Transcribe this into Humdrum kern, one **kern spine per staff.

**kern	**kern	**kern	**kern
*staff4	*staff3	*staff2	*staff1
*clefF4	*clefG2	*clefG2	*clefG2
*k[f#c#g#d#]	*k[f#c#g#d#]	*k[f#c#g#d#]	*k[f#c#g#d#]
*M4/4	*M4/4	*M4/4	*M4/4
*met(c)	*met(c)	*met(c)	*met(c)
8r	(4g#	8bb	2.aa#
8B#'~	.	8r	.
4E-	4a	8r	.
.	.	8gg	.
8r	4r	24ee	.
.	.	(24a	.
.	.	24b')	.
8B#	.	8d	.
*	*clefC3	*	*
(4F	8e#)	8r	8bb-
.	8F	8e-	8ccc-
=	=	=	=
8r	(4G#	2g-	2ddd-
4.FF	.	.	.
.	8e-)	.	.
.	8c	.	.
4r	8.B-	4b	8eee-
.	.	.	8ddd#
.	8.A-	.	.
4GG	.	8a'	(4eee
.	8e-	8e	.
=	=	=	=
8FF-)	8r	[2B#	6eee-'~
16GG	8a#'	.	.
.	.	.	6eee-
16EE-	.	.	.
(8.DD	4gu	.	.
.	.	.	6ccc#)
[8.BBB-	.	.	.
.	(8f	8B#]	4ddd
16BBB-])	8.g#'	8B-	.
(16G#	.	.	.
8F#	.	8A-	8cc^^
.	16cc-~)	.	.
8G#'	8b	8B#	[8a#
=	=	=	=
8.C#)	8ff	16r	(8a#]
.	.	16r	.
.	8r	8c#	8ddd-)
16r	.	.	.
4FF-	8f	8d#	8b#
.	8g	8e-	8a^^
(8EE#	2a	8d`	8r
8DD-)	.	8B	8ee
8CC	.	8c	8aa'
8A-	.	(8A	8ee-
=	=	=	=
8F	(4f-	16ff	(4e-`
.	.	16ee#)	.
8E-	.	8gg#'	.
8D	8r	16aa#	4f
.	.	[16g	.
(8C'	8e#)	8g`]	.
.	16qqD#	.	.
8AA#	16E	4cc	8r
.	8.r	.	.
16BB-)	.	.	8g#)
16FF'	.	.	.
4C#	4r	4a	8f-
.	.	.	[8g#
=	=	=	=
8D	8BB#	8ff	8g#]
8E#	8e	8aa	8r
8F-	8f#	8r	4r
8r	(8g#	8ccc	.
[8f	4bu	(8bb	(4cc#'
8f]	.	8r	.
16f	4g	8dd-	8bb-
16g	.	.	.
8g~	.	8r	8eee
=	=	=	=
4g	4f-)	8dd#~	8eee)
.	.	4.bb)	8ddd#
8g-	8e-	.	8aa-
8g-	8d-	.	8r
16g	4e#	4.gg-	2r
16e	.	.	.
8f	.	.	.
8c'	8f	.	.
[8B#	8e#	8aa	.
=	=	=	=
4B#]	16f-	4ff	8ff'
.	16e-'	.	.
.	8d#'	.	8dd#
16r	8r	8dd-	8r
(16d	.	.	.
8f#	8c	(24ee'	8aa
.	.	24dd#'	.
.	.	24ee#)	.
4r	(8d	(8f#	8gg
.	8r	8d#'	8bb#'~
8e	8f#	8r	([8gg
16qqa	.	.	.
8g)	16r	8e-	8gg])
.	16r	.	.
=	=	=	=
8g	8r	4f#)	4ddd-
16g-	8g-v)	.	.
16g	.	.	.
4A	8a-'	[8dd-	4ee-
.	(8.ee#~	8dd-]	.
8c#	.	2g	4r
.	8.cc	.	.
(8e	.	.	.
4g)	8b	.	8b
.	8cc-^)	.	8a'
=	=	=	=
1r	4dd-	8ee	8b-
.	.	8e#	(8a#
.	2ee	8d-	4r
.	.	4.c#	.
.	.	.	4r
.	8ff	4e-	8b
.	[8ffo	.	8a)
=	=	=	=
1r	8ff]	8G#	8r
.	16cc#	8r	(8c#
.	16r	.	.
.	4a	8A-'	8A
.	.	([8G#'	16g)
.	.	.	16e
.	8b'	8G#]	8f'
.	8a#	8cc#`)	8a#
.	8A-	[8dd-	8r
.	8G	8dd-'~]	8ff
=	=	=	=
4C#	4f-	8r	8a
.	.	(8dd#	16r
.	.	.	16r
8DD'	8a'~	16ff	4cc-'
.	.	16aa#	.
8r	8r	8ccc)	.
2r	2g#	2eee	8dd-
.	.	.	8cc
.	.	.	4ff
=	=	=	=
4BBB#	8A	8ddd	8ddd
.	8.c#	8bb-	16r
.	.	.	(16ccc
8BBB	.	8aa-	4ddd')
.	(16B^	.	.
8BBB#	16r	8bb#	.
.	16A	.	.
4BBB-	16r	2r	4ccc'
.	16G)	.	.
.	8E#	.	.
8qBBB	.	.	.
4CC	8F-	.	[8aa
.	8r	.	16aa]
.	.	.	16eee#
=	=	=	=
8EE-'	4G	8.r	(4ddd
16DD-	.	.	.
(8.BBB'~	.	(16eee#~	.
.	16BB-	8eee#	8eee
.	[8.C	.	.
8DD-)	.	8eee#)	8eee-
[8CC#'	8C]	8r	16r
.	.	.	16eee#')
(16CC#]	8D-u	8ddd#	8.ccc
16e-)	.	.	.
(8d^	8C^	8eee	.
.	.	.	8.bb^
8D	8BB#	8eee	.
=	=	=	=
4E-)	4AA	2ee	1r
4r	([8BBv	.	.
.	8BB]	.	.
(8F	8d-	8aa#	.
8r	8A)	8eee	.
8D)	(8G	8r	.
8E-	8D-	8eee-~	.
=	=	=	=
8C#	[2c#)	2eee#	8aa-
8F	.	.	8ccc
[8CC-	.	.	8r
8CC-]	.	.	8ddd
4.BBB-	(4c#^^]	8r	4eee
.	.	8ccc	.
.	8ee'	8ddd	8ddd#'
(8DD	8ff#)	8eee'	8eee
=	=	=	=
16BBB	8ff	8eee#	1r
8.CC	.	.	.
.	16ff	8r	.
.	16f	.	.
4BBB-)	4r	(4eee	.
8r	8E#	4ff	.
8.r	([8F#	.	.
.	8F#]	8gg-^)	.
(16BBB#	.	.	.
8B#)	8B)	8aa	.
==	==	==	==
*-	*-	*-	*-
------------------------------------------------
◆ Exercise instructions: State only the number of lines in the rows above that contain the string "kern".

◆ Complete output: 2